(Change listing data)
────────────────────────────────────────
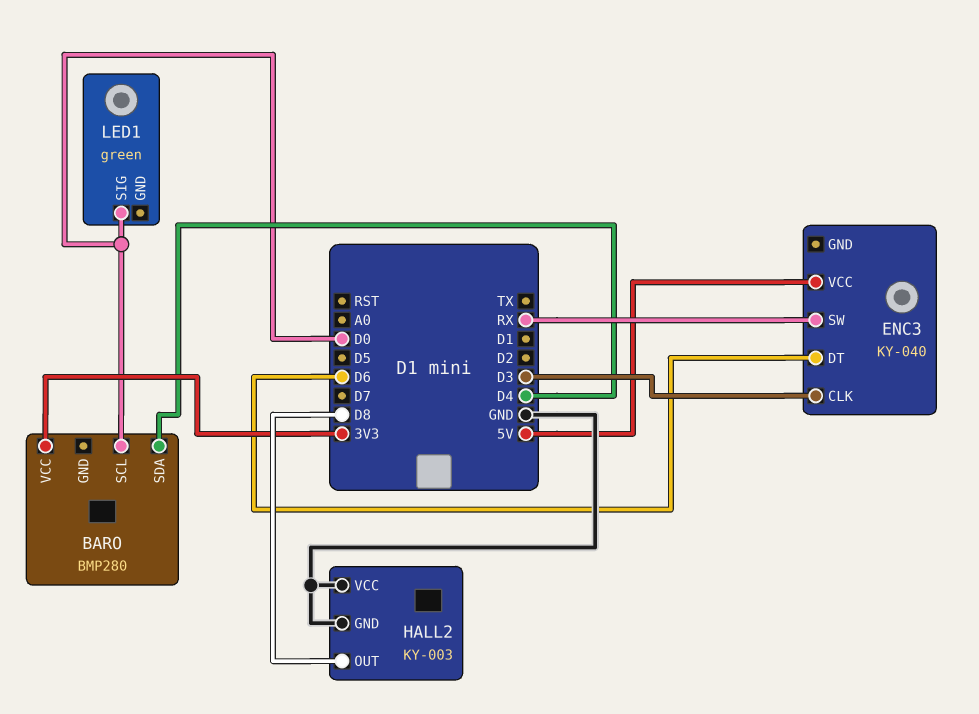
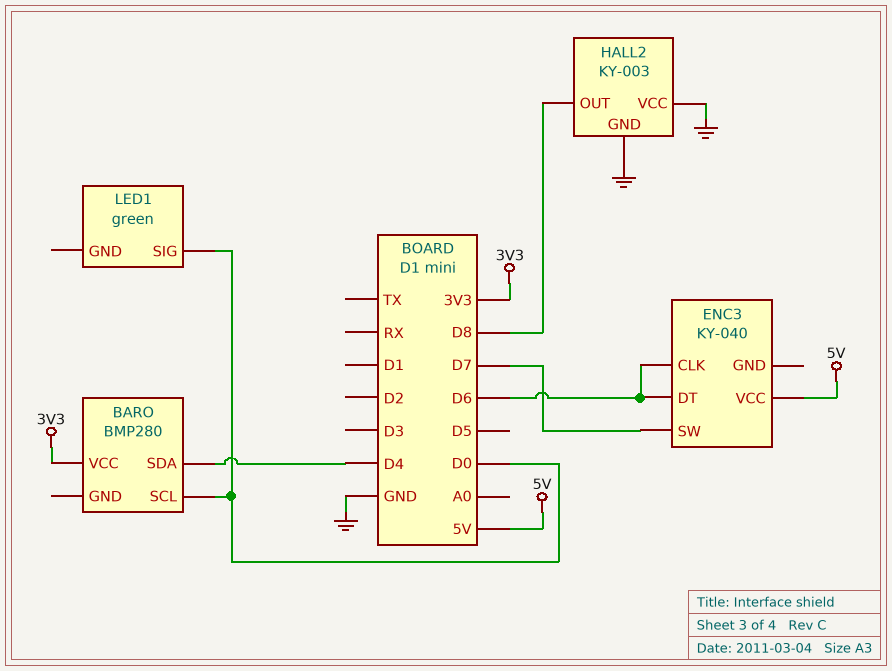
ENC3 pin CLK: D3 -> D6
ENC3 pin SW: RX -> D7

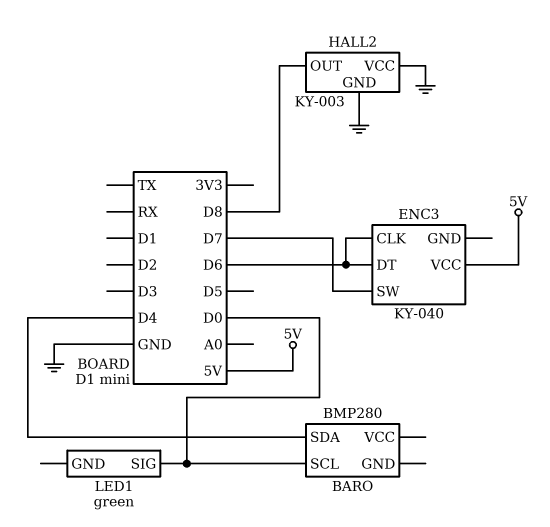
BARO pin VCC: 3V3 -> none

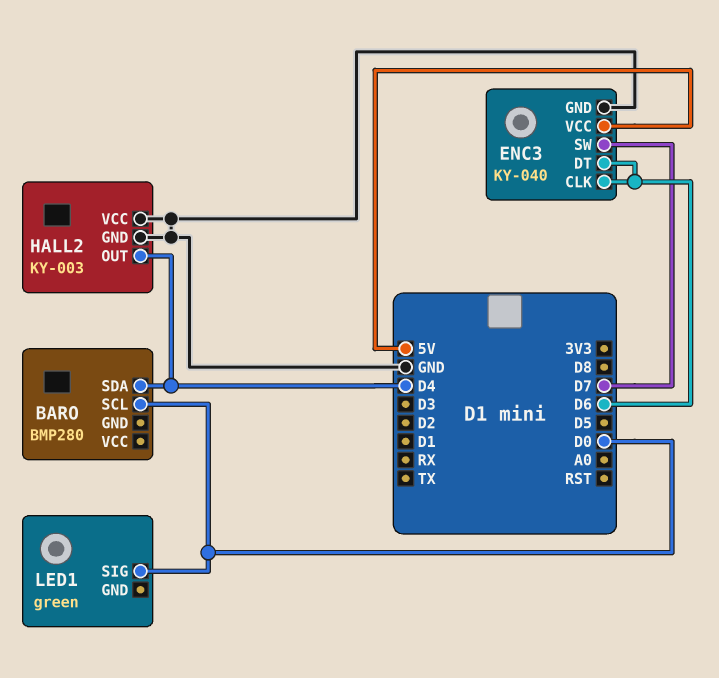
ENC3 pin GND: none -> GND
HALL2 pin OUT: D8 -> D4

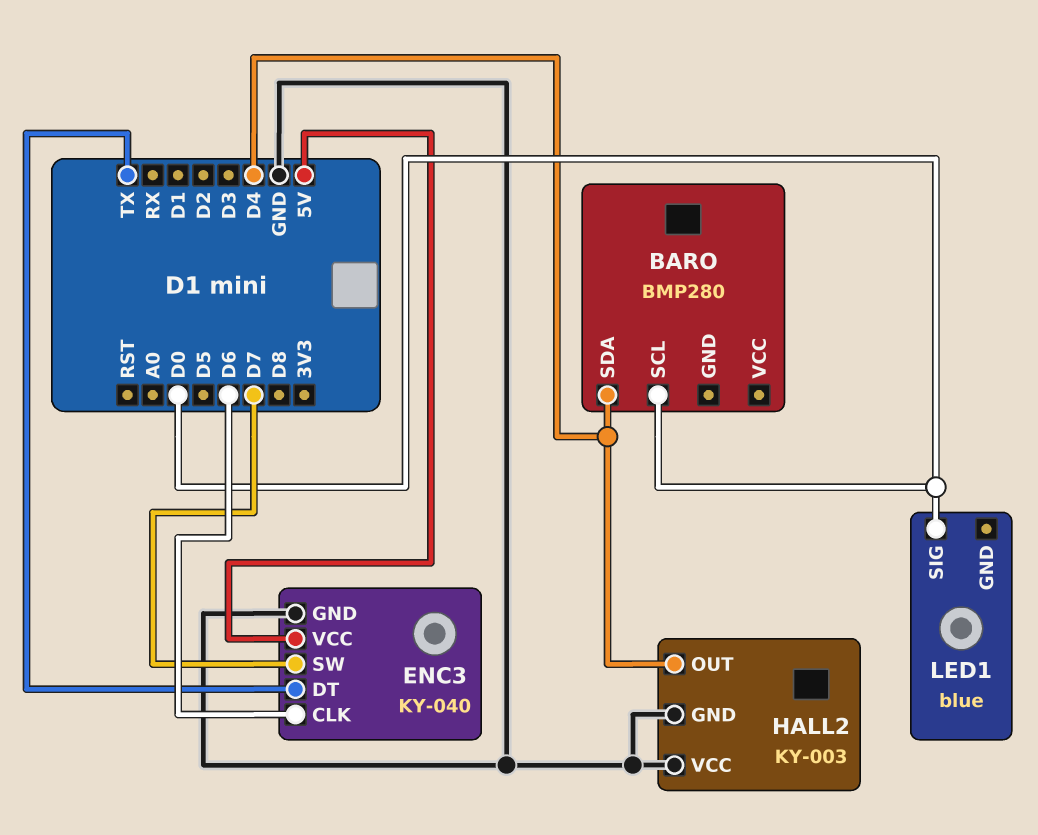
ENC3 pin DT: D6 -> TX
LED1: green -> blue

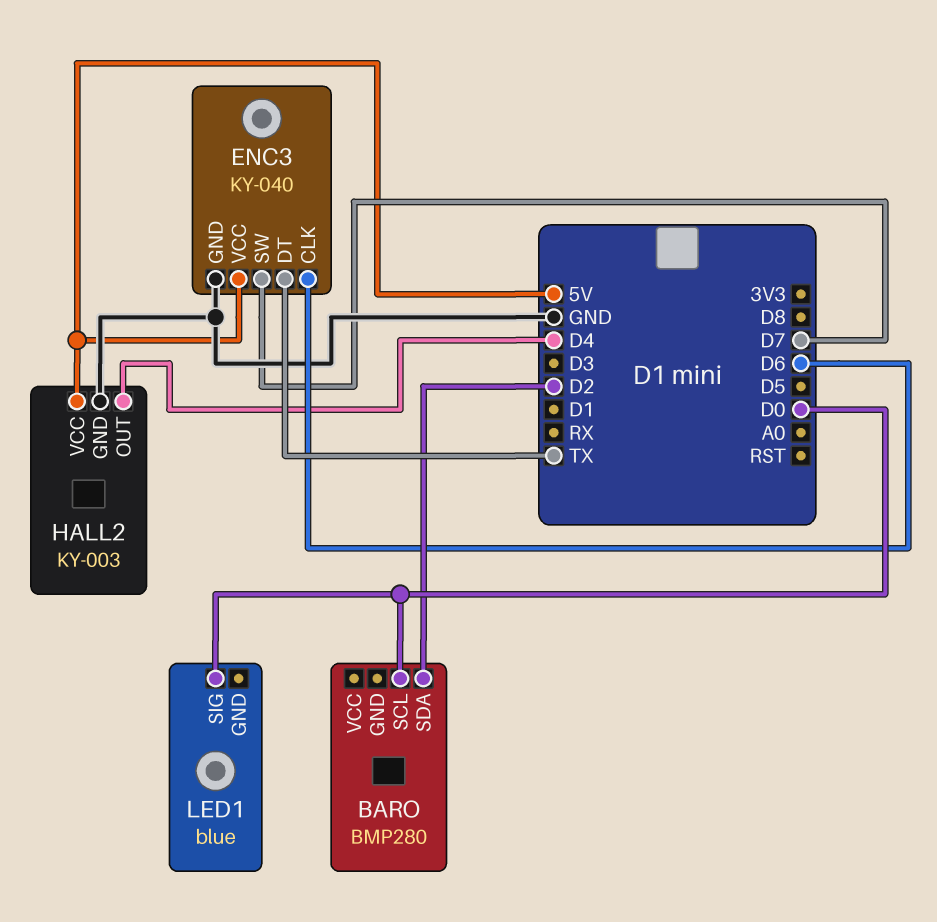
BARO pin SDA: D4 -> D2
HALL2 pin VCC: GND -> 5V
────────────────────────────────────────
_Assigned task_
Each record should be printed again precisely, though not its pictures.

_Result for this task_
ENC3 pin CLK: D3 -> D6
ENC3 pin SW: RX -> D7

BARO pin VCC: 3V3 -> none

ENC3 pin GND: none -> GND
HALL2 pin OUT: D8 -> D4

ENC3 pin DT: D6 -> TX
LED1: green -> blue

BARO pin SDA: D4 -> D2
HALL2 pin VCC: GND -> 5V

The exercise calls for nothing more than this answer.